** EXERCISE INSTRUCTIONS **
Copy out each line of the listing that has the word "shifted" in it.

**** PROVIDED DATA

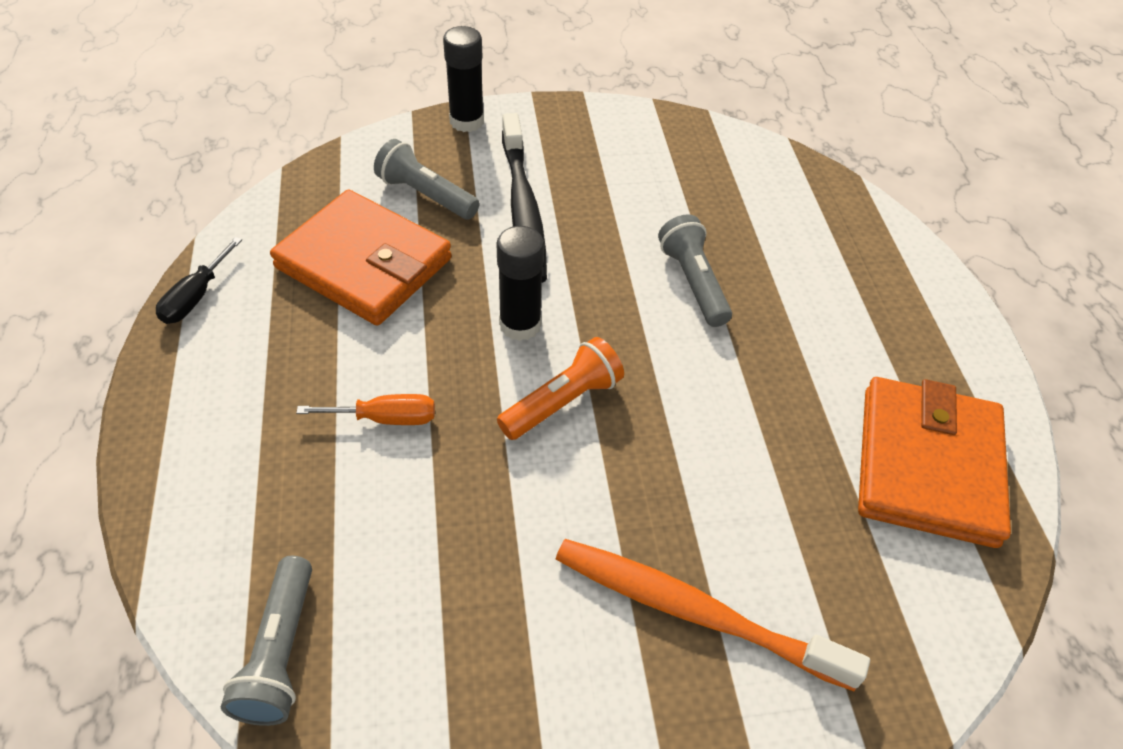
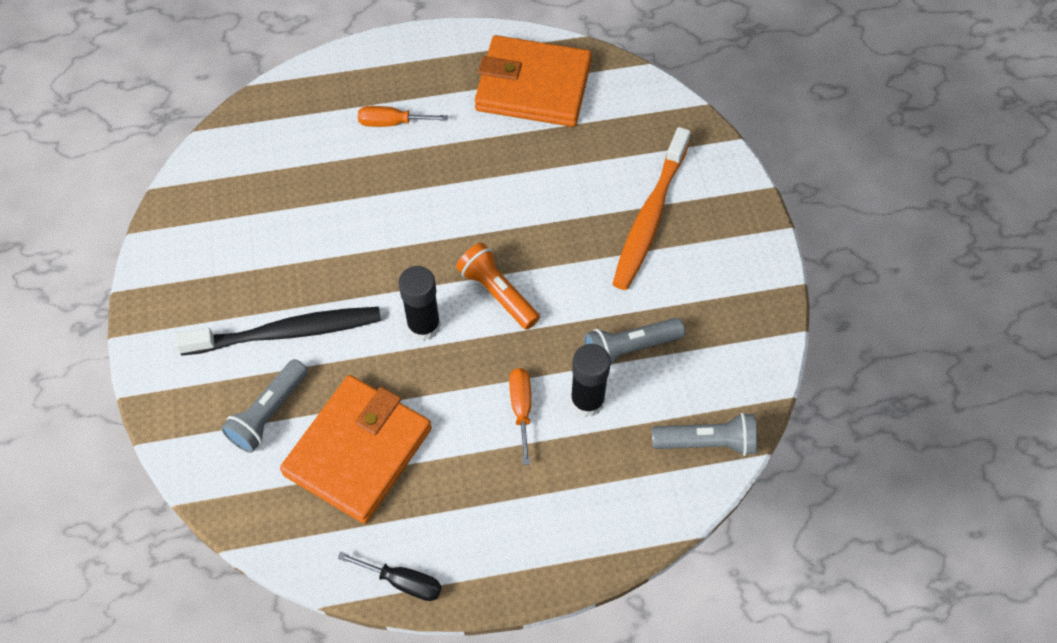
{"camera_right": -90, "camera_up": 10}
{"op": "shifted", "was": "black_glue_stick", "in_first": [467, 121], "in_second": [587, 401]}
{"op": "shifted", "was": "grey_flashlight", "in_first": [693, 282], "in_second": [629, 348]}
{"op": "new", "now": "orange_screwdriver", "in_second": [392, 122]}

********

** OUTPUT FOR THIS TASK **
{"op": "shifted", "was": "black_glue_stick", "in_first": [467, 121], "in_second": [587, 401]}
{"op": "shifted", "was": "grey_flashlight", "in_first": [693, 282], "in_second": [629, 348]}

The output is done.